Supplied material:
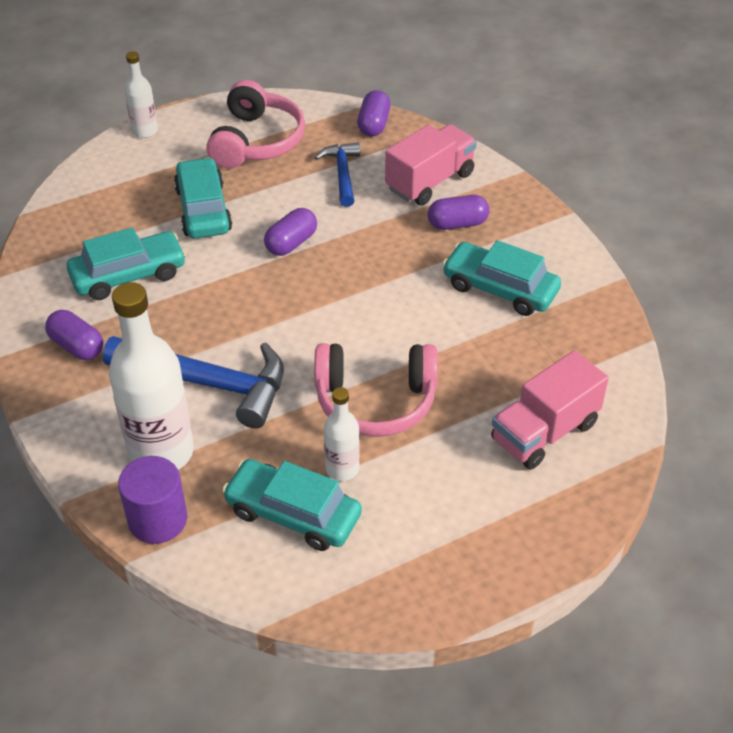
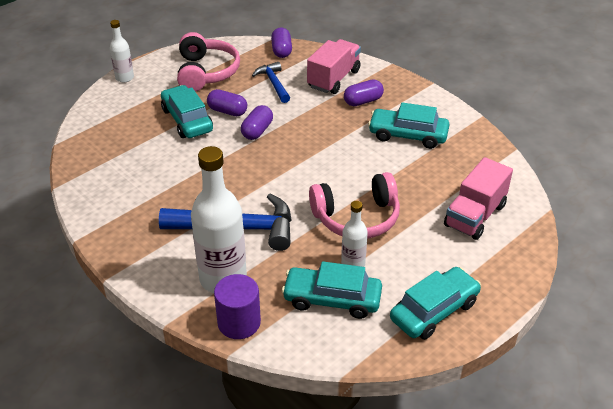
camera: 15 degrees left, 5 degrees down
(77, 346) = (133, 222): purple capsule -> purple capsule (227, 111)
(128, 275) = (151, 170): turquoise car -> turquoise car (434, 311)

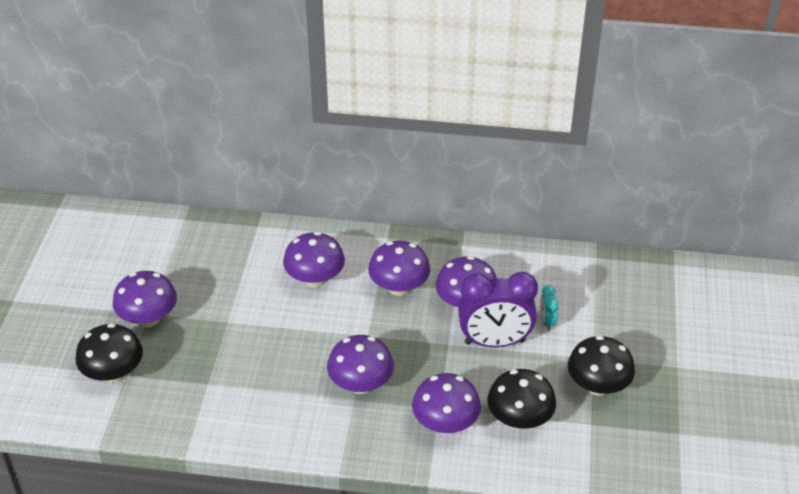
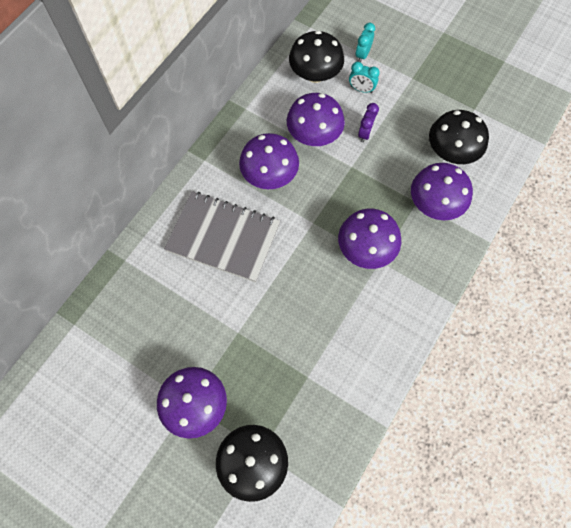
camera: 65 degrees left, 25 degrees up
(315, 279) = (223, 237): purple mushroom -> grey notebook
(495, 342) = (365, 133): purple clock -> purple clock, size x0.44
(592, 309) = (362, 55): none -> turquoise clock
(598, 386) = (440, 87): black mushroom -> black mushroom (315, 74)

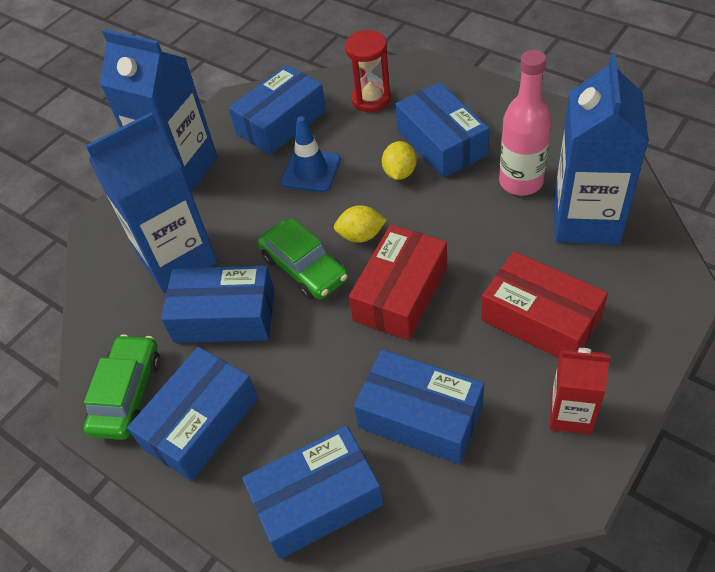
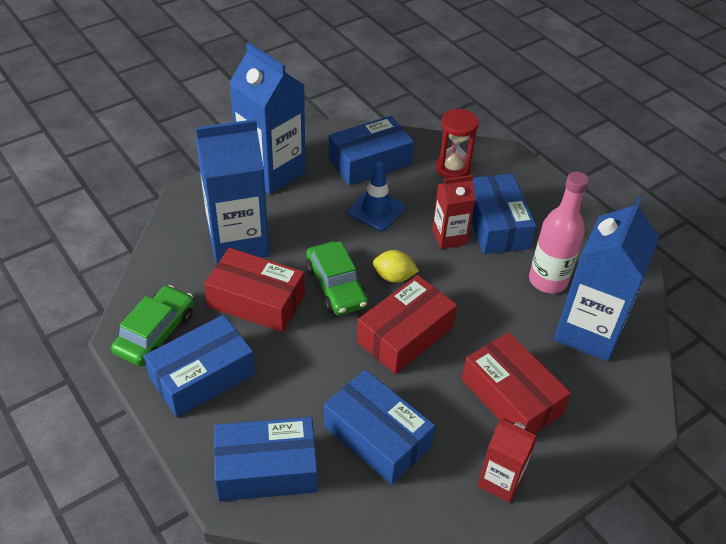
camera: 10 degrees right, 5 degrees down
(224, 316) = (256, 301): blue box -> red box
(399, 173) = (449, 237): yellow lemon -> red carton

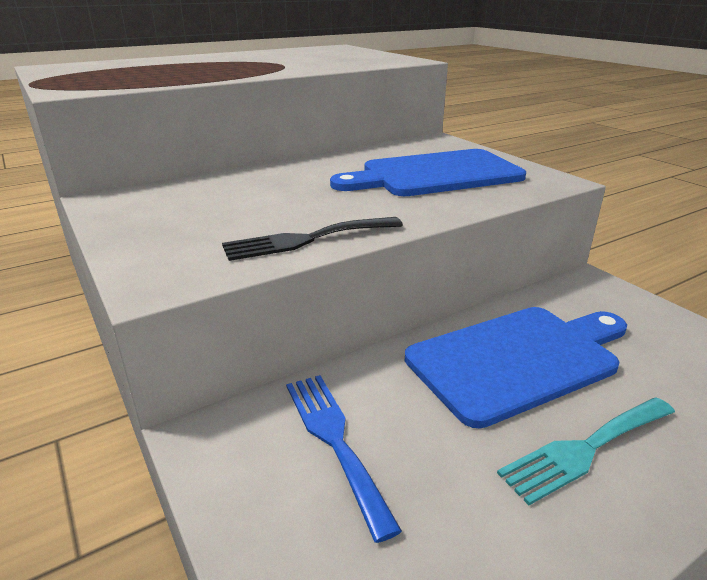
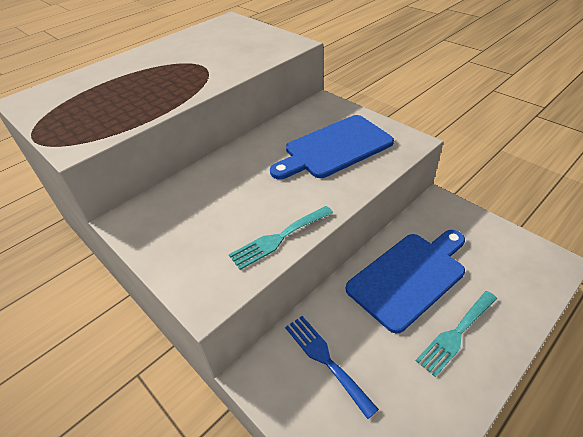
camera: 10 degrees left, 15 degrees up
(307, 239) = (279, 238): black fork -> turquoise fork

What the task requires:
Copy every line from the records above that contains the string "purple".

Exercise output:
(77, 346) = (133, 222): purple capsule -> purple capsule (227, 111)
(315, 279) = (223, 237): purple mushroom -> grey notebook
(495, 342) = (365, 133): purple clock -> purple clock, size x0.44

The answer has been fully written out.